Task inputs:
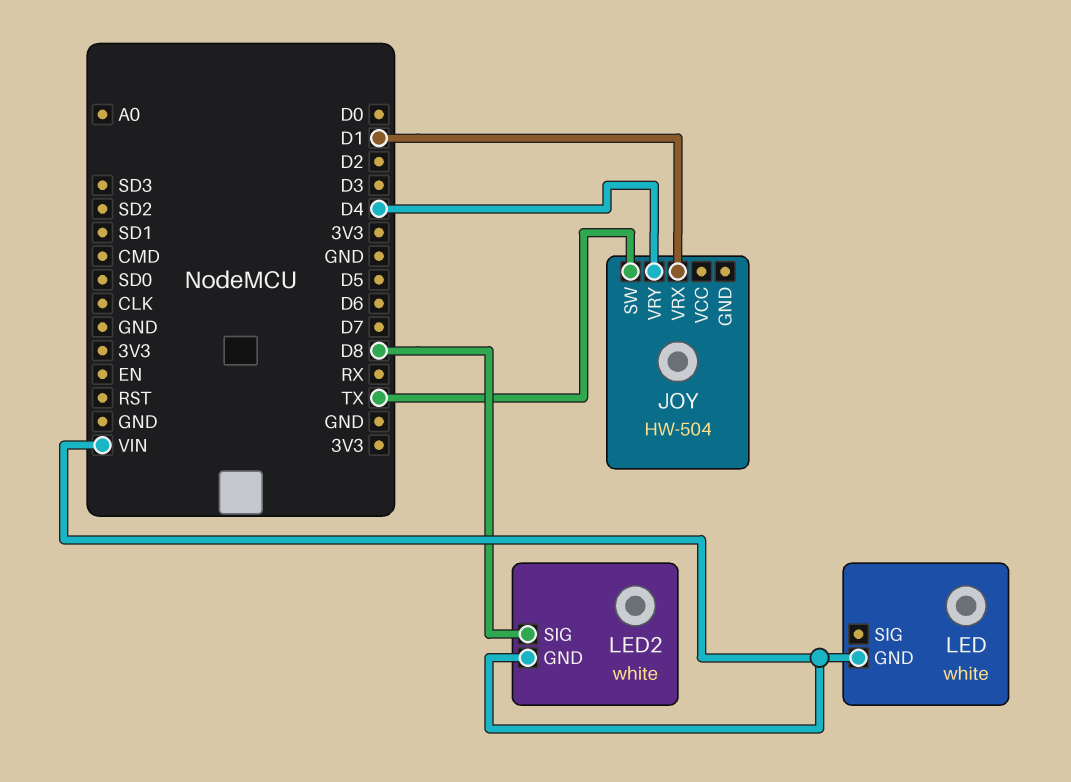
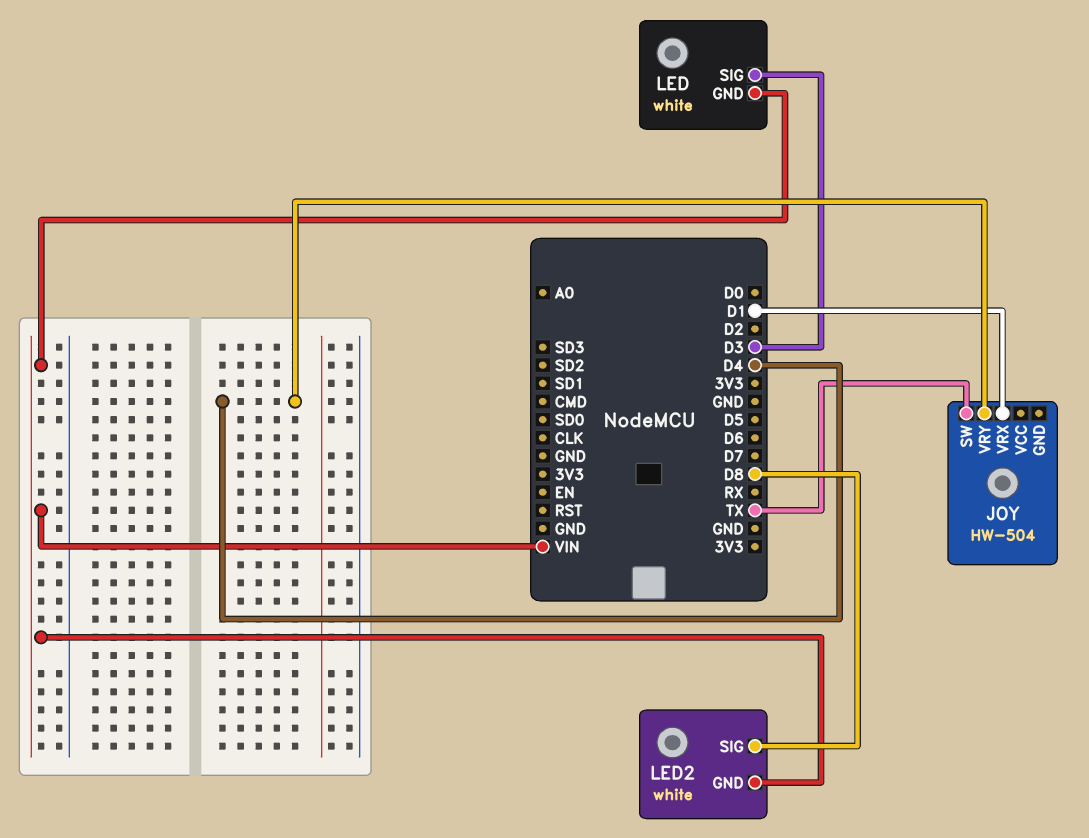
LED pin SIG: none -> D3

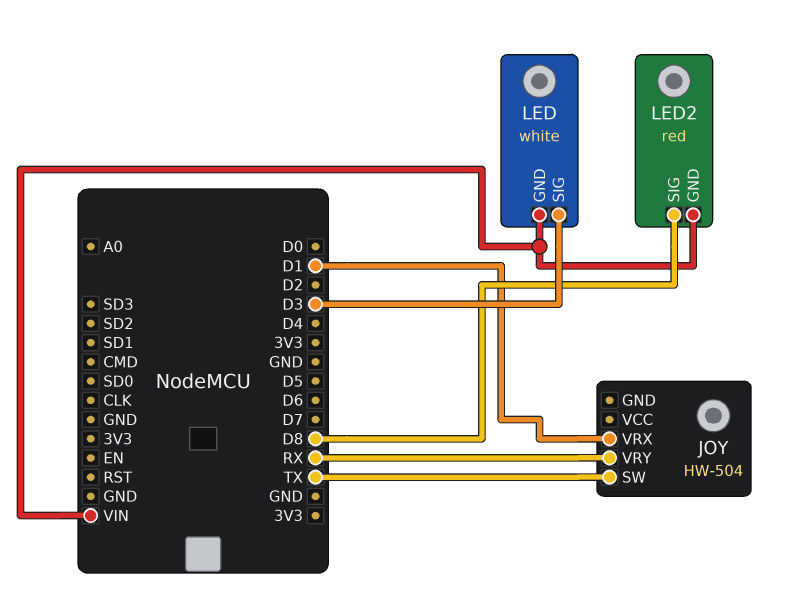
JOY pin VRY: D4 -> RX
LED2: white -> red

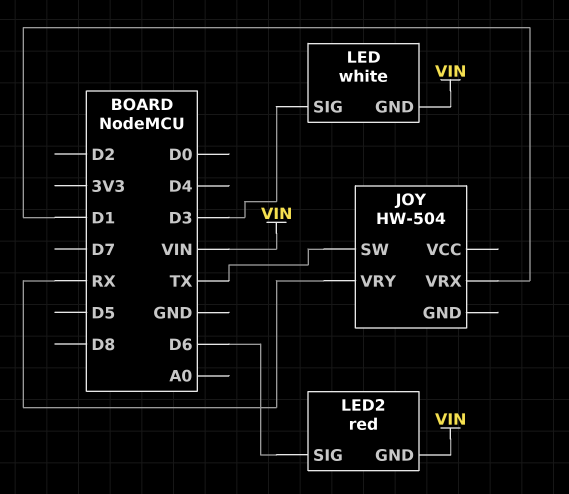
LED2 pin SIG: D8 -> D6

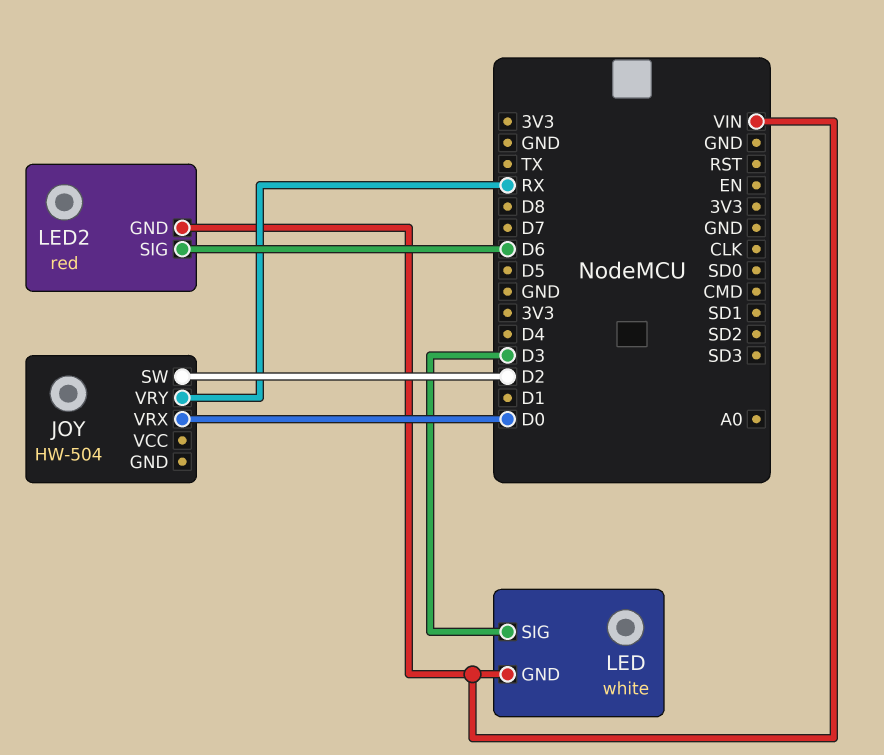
JOY pin SW: TX -> D2
JOY pin VRX: D1 -> D0

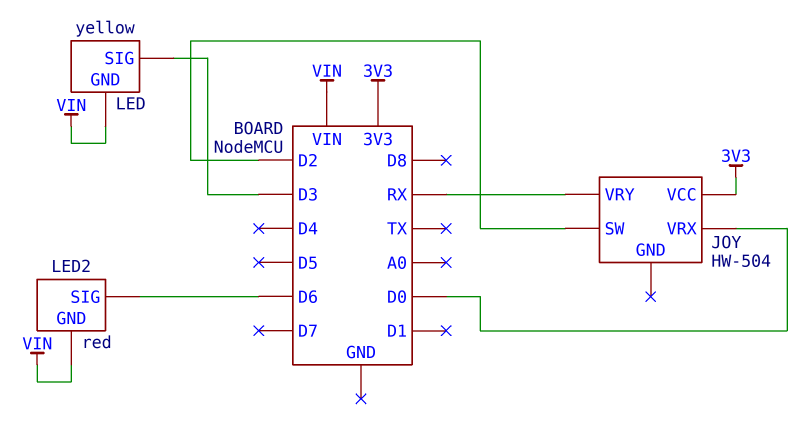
JOY pin VCC: none -> 3V3
LED: white -> yellow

Exercise details:
All of the data above is to be repeated exactly, with the pictures left out.

Answer below:
LED pin SIG: none -> D3

JOY pin VRY: D4 -> RX
LED2: white -> red

LED2 pin SIG: D8 -> D6

JOY pin SW: TX -> D2
JOY pin VRX: D1 -> D0

JOY pin VCC: none -> 3V3
LED: white -> yellow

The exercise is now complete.